• YOUR INSTRUCTIONS
How many lines in the rows below contain the string "black"? Case counts. Give only the number.

------ MATERIAL PROVIDED

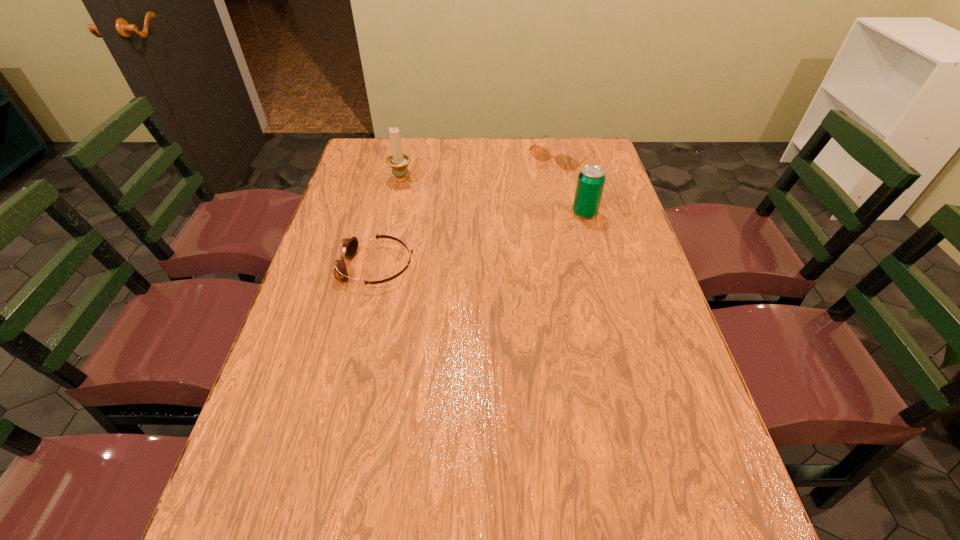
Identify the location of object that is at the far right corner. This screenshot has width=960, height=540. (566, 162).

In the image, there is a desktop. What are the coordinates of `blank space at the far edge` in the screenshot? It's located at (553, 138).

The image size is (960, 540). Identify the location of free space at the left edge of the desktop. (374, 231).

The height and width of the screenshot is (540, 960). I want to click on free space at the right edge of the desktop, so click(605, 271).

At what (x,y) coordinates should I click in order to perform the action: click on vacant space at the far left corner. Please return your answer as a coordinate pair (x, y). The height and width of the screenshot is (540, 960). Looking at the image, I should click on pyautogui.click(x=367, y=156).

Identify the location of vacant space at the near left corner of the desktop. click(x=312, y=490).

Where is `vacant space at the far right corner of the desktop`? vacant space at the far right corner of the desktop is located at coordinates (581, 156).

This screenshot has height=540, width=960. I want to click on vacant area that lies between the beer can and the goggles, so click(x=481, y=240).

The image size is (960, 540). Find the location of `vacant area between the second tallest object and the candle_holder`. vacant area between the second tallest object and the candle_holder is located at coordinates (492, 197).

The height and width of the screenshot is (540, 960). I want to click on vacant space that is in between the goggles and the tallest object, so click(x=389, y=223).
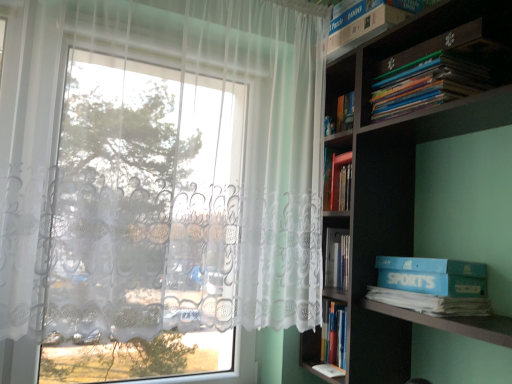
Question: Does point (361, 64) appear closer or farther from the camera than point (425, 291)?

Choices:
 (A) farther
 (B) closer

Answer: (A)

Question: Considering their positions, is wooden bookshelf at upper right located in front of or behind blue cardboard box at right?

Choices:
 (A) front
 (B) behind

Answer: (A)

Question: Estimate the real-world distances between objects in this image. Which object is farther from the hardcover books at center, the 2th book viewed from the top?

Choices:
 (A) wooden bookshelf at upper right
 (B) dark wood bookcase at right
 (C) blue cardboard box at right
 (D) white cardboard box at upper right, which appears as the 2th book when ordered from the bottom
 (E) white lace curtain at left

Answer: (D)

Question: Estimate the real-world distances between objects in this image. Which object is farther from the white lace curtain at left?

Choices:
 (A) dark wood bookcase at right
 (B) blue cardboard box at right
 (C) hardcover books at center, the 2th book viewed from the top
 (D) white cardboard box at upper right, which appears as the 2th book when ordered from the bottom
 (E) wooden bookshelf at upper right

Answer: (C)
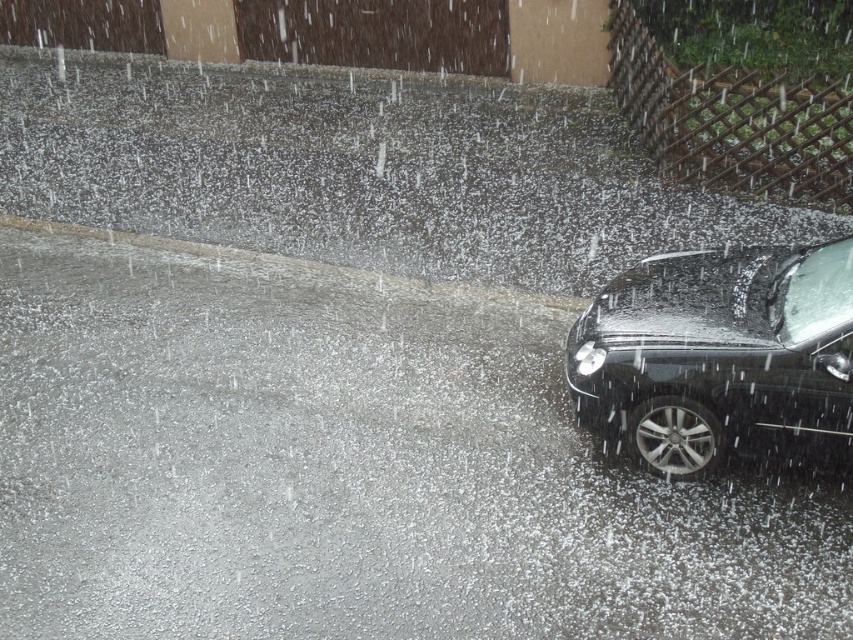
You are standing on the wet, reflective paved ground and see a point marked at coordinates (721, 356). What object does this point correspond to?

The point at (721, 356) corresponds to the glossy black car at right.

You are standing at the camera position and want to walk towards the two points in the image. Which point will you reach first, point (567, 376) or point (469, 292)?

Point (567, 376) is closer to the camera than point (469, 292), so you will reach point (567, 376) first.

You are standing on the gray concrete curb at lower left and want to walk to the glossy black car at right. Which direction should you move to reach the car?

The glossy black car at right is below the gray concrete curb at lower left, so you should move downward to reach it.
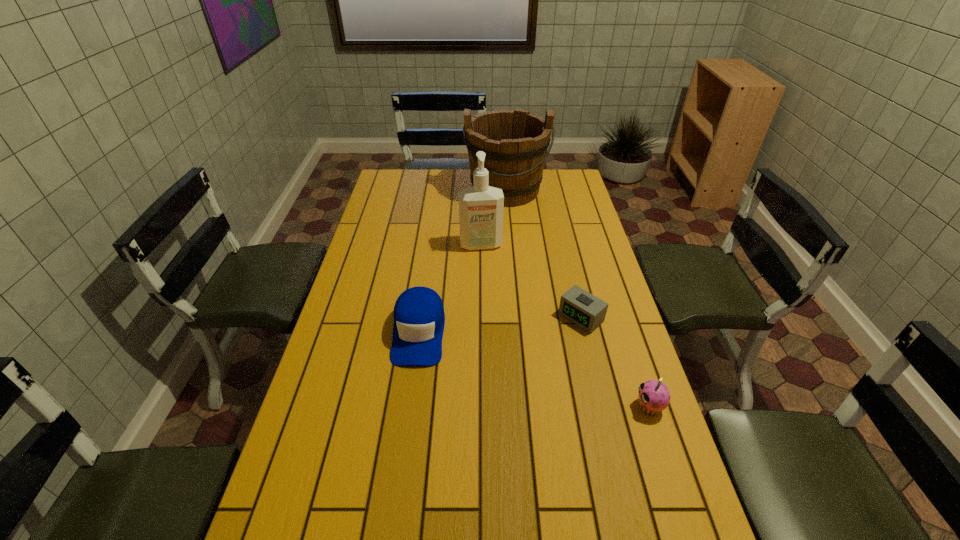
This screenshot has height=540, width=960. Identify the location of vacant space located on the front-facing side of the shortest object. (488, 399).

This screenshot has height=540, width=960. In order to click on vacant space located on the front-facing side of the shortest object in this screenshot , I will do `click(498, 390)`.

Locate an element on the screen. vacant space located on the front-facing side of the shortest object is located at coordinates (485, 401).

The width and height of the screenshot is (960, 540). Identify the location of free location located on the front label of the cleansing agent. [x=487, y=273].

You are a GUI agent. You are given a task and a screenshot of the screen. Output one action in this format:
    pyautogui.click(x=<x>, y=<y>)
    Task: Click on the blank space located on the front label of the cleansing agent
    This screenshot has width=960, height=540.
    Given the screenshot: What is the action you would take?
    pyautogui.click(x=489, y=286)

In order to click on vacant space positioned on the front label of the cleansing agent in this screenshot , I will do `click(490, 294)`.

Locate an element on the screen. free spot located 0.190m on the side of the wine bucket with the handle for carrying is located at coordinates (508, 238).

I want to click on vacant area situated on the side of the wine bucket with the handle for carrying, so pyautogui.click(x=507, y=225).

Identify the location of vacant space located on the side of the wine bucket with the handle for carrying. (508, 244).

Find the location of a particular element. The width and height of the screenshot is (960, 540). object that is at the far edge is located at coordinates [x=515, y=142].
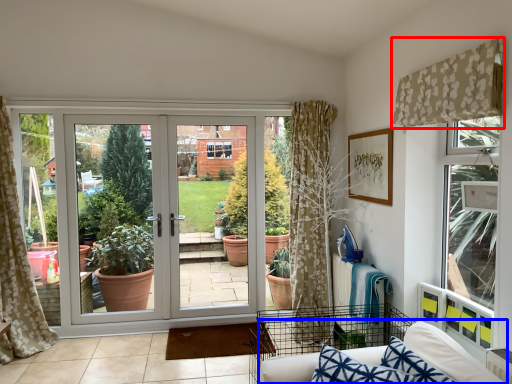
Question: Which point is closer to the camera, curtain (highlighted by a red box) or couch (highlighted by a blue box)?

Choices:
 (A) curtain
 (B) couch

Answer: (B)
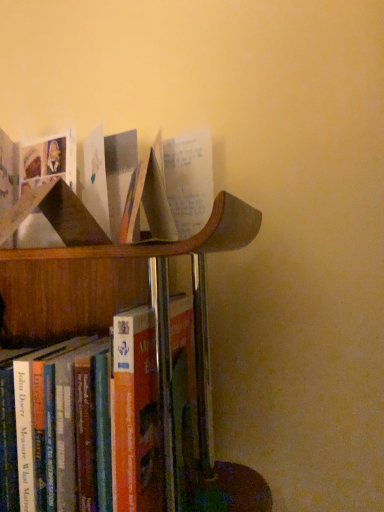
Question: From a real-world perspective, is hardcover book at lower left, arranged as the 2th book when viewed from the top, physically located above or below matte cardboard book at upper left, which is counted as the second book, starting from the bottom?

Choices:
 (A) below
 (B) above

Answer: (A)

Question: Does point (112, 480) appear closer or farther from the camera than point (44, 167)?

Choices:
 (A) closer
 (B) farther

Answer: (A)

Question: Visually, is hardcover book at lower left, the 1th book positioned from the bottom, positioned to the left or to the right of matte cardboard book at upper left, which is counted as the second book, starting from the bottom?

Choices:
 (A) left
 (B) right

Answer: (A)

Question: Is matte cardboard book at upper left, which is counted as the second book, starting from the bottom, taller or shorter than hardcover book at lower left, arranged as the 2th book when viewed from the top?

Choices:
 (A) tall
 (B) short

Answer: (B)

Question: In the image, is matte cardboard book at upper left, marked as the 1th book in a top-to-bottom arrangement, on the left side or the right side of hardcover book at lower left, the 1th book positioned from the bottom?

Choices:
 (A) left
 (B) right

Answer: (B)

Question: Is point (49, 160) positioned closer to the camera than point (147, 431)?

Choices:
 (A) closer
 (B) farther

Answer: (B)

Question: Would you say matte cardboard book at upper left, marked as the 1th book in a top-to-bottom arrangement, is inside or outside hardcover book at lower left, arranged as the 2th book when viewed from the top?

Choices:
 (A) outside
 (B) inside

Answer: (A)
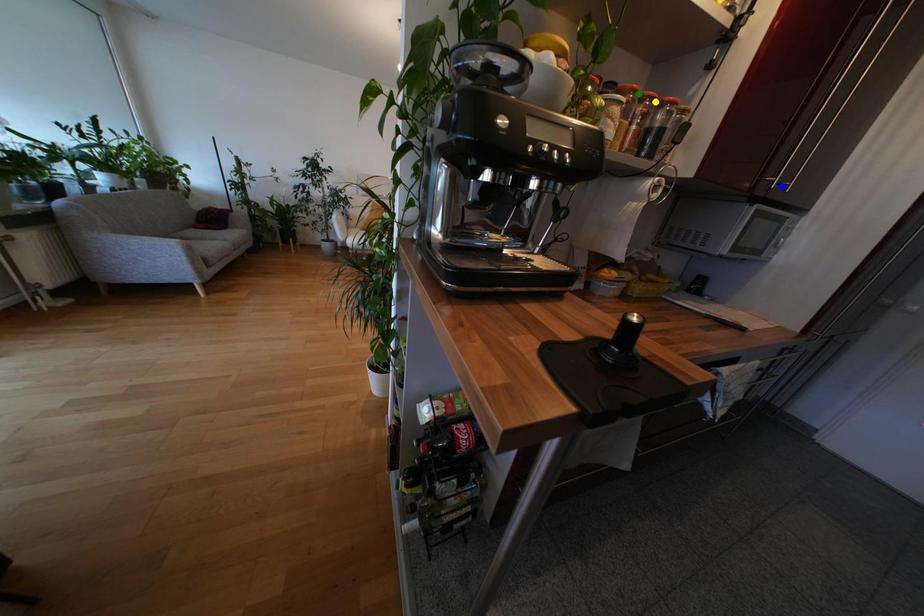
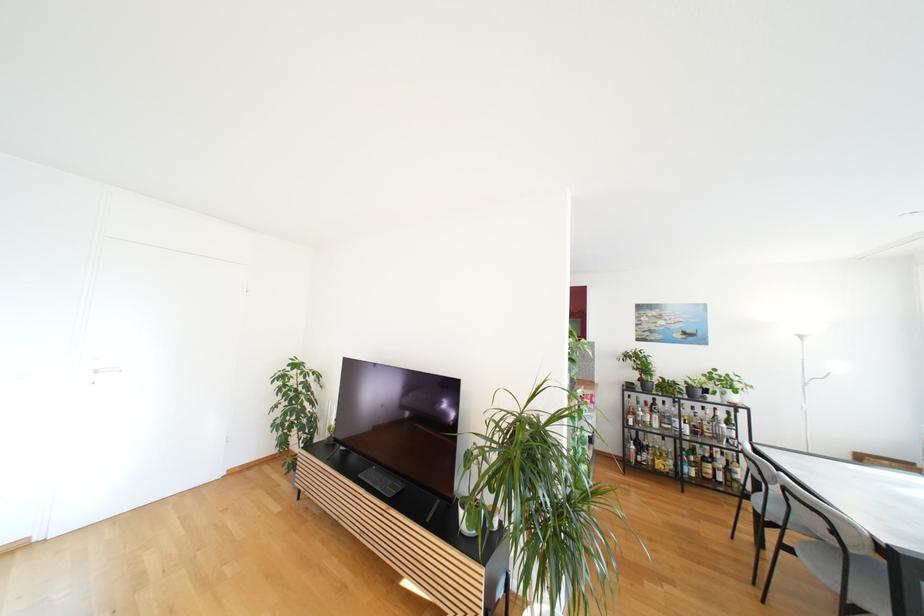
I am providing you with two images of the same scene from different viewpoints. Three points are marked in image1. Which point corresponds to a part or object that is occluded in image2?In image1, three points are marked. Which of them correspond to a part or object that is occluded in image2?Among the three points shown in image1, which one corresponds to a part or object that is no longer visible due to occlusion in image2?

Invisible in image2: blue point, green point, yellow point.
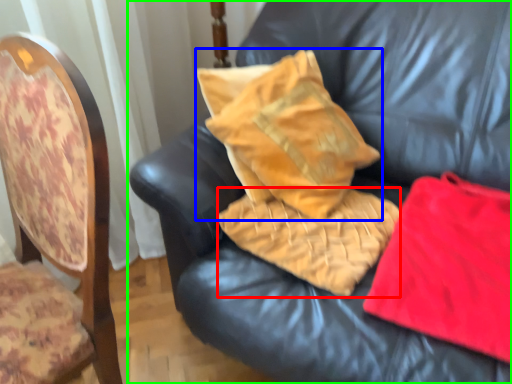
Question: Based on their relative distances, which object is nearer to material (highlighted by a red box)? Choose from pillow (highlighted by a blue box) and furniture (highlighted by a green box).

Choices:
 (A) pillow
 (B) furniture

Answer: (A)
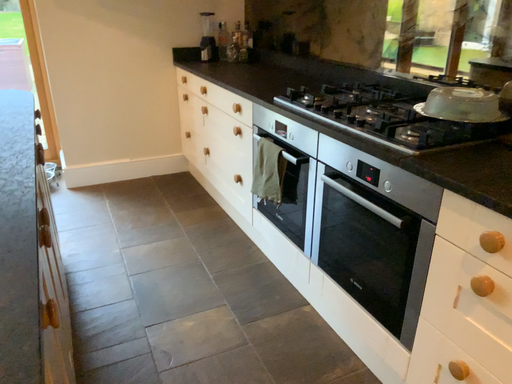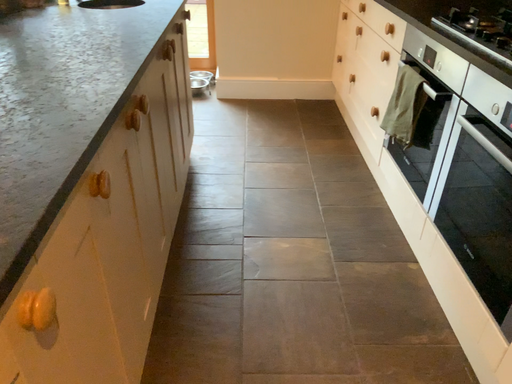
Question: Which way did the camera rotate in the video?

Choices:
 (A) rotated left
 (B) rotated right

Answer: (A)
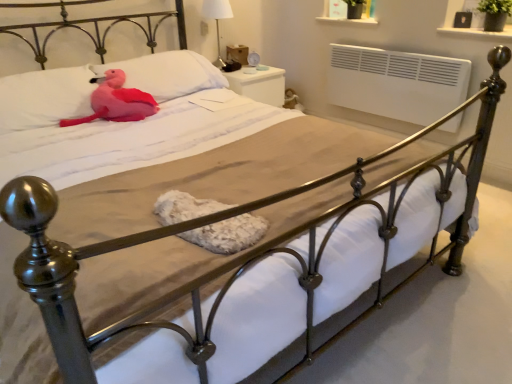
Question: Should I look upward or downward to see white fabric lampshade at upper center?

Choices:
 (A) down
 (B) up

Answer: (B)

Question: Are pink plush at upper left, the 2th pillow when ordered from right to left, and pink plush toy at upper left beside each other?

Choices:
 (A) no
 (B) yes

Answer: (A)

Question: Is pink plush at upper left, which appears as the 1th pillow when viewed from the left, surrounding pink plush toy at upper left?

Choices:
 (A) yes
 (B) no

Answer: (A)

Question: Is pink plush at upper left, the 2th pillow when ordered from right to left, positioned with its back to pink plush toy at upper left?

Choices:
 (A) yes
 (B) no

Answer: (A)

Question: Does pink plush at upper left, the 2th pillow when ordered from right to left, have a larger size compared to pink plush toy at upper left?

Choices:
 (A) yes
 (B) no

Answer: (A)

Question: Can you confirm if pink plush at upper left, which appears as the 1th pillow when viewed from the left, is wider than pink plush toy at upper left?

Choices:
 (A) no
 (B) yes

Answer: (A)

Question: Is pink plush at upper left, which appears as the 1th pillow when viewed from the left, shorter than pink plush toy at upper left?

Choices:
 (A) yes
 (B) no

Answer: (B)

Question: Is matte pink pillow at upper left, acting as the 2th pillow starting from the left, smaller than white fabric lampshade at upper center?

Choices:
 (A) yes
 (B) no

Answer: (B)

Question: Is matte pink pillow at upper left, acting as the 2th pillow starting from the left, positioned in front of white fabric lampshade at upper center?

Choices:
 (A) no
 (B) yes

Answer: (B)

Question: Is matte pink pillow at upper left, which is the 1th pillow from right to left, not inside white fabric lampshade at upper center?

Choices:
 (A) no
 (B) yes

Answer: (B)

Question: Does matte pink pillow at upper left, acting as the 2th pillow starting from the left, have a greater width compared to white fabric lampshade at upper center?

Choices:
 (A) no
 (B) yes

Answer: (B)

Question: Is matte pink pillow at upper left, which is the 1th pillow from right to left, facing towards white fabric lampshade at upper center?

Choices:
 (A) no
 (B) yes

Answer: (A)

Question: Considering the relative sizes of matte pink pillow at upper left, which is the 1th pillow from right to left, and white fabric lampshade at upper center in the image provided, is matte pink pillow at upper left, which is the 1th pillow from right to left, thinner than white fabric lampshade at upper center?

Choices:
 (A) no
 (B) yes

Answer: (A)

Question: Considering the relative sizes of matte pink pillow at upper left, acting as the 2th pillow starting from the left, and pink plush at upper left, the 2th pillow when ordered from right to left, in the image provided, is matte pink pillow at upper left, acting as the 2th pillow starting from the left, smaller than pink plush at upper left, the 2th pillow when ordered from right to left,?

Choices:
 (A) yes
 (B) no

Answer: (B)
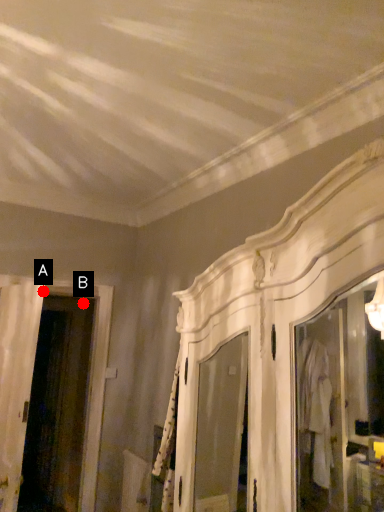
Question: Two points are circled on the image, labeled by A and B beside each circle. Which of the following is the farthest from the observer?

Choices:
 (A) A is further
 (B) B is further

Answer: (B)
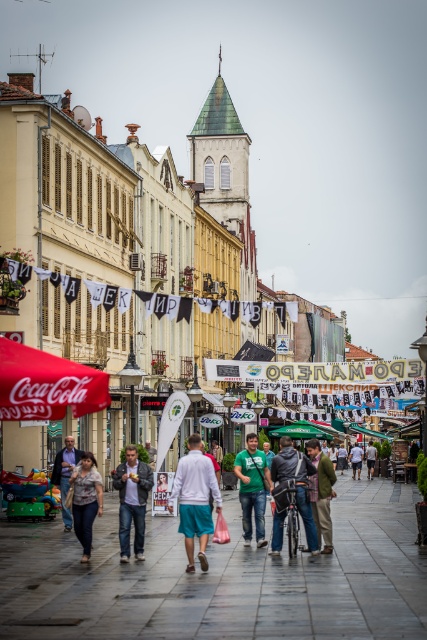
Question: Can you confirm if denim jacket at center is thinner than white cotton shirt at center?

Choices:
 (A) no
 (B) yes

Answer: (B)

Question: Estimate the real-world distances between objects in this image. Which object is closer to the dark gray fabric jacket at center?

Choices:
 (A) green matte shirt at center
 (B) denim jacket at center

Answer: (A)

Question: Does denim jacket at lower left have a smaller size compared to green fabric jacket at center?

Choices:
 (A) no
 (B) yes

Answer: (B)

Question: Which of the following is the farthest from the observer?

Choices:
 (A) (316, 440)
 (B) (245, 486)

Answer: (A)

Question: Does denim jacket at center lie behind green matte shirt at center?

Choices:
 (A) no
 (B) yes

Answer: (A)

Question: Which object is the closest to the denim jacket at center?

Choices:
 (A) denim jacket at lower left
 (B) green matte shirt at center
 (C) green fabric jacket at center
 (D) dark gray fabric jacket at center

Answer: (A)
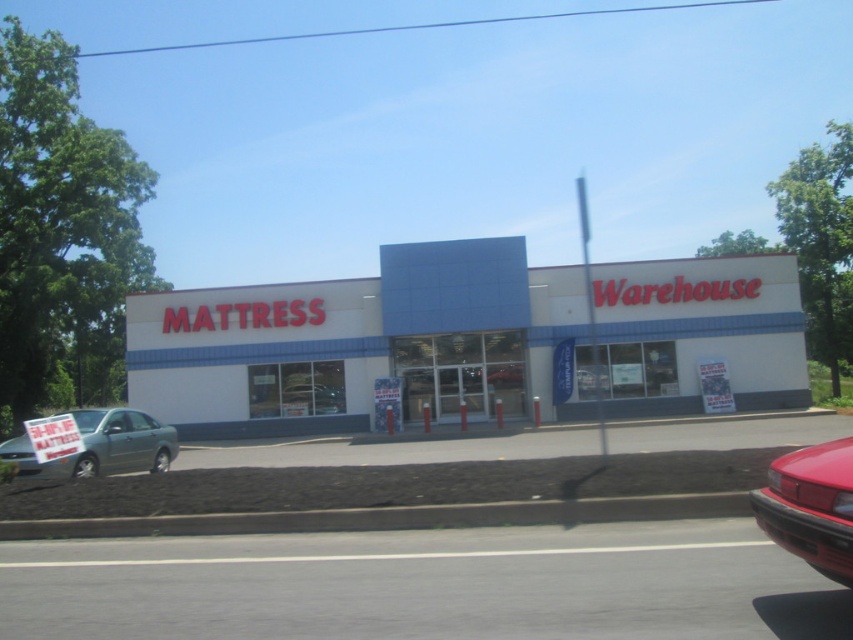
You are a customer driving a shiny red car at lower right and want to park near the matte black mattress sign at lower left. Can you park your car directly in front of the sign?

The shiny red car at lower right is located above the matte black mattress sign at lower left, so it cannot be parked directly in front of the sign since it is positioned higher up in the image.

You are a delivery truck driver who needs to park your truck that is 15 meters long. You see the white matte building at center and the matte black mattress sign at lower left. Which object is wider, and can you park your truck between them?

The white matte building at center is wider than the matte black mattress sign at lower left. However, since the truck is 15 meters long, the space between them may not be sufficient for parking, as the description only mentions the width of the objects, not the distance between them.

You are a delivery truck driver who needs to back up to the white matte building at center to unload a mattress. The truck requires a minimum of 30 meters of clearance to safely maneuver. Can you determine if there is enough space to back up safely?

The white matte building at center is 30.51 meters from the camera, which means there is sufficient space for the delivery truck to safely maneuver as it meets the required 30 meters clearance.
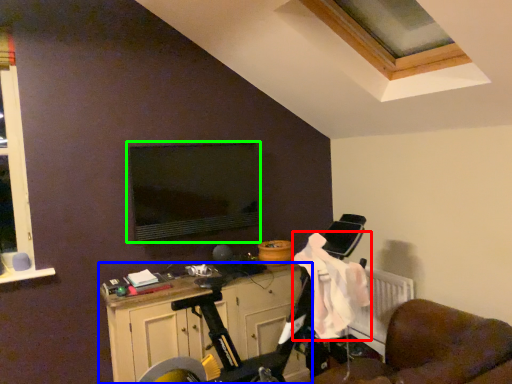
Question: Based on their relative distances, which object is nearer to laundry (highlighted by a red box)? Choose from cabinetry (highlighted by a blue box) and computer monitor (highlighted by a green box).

------------

• CORRECT RESULT
7